From the records below, set down exactly the lines starting with the line that contains "R5: 30k (N1, VDD) -> 30k (N5, N12)" and going on through the line that contains "C6: none -> 470uF (GND, VS)". Nothing else is wanted.

╔══

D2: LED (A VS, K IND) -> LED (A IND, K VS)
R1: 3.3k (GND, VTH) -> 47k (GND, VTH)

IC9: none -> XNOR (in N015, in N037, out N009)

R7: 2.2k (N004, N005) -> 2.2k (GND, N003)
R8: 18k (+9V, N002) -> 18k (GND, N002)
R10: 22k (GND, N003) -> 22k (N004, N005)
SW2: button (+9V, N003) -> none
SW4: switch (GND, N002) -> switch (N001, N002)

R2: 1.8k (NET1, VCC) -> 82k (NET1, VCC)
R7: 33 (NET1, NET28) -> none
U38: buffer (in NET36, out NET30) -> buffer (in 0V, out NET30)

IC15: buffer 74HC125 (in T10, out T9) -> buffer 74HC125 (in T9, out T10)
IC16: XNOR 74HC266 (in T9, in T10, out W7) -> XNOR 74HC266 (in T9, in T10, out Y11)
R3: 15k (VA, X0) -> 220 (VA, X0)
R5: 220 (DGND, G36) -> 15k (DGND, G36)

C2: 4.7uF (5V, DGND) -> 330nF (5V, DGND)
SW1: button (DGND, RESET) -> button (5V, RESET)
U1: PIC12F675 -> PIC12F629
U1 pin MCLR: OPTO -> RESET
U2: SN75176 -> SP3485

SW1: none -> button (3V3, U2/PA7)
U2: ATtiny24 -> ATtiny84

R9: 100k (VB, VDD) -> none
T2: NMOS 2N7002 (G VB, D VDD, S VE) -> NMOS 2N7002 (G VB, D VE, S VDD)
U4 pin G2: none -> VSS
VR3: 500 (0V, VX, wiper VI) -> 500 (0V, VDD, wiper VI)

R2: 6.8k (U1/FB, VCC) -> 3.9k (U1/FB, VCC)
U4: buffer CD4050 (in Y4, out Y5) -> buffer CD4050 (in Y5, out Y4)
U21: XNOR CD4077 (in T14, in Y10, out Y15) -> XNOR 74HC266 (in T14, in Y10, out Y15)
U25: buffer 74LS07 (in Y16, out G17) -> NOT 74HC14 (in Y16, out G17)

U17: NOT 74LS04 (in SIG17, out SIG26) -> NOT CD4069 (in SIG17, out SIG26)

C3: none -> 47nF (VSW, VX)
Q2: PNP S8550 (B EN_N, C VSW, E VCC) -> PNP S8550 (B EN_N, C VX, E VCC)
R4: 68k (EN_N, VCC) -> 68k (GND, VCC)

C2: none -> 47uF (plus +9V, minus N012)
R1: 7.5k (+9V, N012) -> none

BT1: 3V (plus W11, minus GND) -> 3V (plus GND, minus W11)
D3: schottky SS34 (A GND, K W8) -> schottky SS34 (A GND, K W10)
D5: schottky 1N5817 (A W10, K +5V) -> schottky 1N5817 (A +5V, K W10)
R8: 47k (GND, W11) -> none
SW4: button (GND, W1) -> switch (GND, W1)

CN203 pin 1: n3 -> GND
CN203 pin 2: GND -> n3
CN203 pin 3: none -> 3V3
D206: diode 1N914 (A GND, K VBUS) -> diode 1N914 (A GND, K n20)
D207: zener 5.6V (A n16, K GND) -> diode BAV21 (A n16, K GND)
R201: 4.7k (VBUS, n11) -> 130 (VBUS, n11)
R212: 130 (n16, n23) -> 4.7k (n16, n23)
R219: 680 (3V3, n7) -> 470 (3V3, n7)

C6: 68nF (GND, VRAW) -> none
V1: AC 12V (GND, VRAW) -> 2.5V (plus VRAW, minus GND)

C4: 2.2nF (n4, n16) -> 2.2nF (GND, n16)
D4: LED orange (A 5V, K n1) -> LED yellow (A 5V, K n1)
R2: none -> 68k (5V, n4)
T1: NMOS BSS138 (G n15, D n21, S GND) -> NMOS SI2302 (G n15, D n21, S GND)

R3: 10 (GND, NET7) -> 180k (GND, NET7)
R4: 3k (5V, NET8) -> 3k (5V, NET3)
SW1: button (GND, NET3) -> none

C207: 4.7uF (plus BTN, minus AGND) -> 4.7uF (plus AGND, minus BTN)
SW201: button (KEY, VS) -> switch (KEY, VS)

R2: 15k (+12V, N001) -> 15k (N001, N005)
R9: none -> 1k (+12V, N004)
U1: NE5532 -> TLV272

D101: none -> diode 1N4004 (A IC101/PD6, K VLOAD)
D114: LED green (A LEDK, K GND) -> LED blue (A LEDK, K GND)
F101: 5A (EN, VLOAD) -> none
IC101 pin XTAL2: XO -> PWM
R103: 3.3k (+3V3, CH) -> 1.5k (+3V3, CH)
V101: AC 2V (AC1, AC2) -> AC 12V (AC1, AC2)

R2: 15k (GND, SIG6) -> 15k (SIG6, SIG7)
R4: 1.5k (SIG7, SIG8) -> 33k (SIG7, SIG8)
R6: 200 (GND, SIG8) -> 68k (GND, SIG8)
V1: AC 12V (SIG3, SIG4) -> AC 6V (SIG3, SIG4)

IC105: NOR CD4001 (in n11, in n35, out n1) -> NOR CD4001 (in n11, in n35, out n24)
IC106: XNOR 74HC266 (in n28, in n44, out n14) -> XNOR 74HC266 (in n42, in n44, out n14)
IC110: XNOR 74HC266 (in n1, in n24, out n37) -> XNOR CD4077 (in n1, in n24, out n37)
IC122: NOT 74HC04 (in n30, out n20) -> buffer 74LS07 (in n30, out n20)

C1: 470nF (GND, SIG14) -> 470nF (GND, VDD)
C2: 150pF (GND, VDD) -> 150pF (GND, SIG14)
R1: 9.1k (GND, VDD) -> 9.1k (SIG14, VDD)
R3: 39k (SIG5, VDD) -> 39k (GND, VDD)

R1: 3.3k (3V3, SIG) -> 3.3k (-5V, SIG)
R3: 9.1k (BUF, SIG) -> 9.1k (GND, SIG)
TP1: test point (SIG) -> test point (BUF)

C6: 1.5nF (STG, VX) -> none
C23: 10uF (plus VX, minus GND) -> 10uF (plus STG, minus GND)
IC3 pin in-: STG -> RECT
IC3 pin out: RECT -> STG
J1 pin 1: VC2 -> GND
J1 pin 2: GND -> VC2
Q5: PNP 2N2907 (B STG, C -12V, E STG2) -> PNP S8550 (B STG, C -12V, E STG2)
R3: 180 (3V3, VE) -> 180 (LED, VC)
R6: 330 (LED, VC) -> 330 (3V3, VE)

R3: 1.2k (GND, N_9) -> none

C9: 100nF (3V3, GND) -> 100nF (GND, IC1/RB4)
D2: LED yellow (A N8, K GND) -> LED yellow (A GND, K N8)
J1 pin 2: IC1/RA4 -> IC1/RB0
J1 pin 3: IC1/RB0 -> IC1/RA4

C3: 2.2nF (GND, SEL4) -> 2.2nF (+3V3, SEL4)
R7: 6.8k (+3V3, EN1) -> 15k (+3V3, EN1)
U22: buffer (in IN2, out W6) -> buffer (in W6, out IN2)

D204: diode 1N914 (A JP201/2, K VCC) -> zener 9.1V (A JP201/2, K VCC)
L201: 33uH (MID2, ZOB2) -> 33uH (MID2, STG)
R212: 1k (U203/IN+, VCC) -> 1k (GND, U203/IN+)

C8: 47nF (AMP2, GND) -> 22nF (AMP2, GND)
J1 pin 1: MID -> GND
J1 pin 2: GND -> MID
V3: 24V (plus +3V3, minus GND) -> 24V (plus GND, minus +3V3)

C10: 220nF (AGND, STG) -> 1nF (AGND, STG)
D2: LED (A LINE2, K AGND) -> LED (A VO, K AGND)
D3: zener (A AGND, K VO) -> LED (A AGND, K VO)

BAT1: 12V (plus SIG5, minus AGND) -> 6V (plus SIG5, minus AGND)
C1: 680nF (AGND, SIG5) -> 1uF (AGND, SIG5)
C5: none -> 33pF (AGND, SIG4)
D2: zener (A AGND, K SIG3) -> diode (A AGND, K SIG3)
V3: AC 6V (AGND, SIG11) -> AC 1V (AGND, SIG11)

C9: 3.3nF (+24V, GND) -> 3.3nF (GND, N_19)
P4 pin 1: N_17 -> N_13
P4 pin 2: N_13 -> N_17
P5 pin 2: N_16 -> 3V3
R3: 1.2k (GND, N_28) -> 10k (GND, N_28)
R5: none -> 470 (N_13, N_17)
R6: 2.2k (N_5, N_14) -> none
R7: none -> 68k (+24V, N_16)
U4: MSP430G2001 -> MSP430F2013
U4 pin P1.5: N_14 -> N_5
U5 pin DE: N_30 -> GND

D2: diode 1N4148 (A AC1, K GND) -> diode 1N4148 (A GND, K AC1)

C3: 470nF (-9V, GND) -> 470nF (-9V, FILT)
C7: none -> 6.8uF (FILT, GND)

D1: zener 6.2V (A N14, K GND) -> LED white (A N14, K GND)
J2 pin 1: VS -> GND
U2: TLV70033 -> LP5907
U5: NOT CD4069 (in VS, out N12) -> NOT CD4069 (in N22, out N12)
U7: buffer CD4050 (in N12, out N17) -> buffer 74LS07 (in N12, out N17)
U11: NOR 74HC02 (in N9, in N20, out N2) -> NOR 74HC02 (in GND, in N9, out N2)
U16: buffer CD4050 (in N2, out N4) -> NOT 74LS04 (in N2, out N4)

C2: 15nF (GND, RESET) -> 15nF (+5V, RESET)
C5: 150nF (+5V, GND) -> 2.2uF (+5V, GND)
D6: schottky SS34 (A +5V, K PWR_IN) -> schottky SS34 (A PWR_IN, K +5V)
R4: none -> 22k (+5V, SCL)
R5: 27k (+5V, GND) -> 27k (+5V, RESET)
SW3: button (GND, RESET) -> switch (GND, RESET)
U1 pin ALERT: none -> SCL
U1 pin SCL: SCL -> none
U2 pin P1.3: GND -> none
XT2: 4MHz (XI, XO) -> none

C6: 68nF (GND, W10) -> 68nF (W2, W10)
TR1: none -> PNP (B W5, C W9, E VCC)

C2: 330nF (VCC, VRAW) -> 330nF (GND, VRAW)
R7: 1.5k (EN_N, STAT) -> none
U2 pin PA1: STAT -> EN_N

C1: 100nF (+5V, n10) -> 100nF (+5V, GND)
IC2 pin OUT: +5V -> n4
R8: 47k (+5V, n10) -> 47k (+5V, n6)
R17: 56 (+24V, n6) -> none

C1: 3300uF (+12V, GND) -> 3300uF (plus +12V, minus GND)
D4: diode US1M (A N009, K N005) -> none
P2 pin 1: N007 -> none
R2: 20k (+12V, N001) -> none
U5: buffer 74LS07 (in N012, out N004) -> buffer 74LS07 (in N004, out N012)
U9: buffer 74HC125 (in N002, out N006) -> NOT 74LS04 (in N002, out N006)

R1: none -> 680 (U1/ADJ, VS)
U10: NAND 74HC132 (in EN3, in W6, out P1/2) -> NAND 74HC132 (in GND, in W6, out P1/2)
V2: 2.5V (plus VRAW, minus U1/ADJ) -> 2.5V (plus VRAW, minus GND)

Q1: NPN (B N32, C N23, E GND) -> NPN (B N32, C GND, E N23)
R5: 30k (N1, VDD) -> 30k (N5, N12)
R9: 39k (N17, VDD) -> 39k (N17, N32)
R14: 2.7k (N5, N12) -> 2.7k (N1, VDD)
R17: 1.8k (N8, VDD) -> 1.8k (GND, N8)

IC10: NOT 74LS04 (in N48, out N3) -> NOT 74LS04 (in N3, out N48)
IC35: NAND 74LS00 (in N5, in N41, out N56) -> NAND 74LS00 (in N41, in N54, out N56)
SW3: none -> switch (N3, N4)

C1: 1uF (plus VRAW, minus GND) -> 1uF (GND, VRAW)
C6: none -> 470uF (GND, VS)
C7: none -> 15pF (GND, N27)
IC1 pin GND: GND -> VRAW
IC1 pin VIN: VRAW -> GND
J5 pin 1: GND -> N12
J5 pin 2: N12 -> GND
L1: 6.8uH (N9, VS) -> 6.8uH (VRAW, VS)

╚══

## Written reply
R5: 30k (N1, VDD) -> 30k (N5, N12)
R9: 39k (N17, VDD) -> 39k (N17, N32)
R14: 2.7k (N5, N12) -> 2.7k (N1, VDD)
R17: 1.8k (N8, VDD) -> 1.8k (GND, N8)

IC10: NOT 74LS04 (in N48, out N3) -> NOT 74LS04 (in N3, out N48)
IC35: NAND 74LS00 (in N5, in N41, out N56) -> NAND 74LS00 (in N41, in N54, out N56)
SW3: none -> switch (N3, N4)

C1: 1uF (plus VRAW, minus GND) -> 1uF (GND, VRAW)
C6: none -> 470uF (GND, VS)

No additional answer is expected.